- _DIRECTIONS_:
Begin at the first line below and copy each line exactly, ending with the line where "C8: 150pF (EN1, GND) -> 330nF (EN1, GND)" appears.

[DATA SUPPLIED Boundary: Start]

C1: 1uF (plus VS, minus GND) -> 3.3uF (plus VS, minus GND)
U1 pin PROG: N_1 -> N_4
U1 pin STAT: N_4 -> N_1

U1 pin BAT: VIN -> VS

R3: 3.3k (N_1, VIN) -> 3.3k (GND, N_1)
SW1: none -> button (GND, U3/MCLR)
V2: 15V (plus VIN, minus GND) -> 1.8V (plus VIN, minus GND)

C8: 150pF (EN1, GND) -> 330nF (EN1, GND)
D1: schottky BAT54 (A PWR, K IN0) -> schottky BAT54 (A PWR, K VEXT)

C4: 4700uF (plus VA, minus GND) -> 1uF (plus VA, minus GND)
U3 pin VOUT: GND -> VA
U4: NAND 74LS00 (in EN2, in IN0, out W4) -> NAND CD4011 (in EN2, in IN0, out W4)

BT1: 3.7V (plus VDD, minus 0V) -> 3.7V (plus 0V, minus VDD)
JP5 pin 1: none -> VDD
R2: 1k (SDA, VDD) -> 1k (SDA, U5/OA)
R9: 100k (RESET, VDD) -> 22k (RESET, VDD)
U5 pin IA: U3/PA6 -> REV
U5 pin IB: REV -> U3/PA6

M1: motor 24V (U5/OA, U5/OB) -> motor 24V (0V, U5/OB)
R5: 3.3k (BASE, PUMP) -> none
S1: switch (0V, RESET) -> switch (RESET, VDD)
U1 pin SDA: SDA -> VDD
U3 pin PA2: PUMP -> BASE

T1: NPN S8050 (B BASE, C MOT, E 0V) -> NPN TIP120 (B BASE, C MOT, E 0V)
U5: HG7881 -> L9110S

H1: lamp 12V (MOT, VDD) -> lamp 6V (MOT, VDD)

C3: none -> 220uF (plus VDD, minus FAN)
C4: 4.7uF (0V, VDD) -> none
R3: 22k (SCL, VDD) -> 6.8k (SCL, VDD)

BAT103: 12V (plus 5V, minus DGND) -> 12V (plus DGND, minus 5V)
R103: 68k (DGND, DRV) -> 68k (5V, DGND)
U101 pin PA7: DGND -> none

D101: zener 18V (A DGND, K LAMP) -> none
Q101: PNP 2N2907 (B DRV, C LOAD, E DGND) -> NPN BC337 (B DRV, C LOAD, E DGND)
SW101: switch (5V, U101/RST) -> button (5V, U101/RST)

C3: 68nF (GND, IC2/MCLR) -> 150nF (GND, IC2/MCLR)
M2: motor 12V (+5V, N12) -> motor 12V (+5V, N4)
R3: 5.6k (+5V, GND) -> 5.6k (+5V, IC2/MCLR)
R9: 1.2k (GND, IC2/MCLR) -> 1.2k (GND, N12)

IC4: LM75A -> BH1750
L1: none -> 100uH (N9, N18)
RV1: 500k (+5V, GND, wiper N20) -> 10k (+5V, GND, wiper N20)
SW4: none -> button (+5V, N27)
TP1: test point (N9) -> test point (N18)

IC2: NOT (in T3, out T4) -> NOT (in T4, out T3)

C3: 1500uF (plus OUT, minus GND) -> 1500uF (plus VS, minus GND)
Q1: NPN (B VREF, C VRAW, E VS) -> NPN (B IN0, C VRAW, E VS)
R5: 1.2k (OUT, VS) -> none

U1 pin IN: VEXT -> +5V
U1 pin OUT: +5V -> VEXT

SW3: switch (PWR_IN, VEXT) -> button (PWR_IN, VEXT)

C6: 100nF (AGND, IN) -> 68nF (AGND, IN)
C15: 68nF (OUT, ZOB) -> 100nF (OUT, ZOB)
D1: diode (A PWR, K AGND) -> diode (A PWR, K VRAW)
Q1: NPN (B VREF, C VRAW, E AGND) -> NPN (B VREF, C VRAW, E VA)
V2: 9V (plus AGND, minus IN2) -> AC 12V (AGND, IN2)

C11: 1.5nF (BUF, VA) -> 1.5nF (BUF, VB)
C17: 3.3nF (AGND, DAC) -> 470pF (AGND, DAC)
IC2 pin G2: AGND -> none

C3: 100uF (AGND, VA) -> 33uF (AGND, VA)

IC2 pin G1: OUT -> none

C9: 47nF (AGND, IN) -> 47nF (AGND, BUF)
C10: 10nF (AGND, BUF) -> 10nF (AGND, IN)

[DATA SUPPLIED Boundary: End]

- _YOUR SOLUTION_:
C1: 1uF (plus VS, minus GND) -> 3.3uF (plus VS, minus GND)
U1 pin PROG: N_1 -> N_4
U1 pin STAT: N_4 -> N_1

U1 pin BAT: VIN -> VS

R3: 3.3k (N_1, VIN) -> 3.3k (GND, N_1)
SW1: none -> button (GND, U3/MCLR)
V2: 15V (plus VIN, minus GND) -> 1.8V (plus VIN, minus GND)

C8: 150pF (EN1, GND) -> 330nF (EN1, GND)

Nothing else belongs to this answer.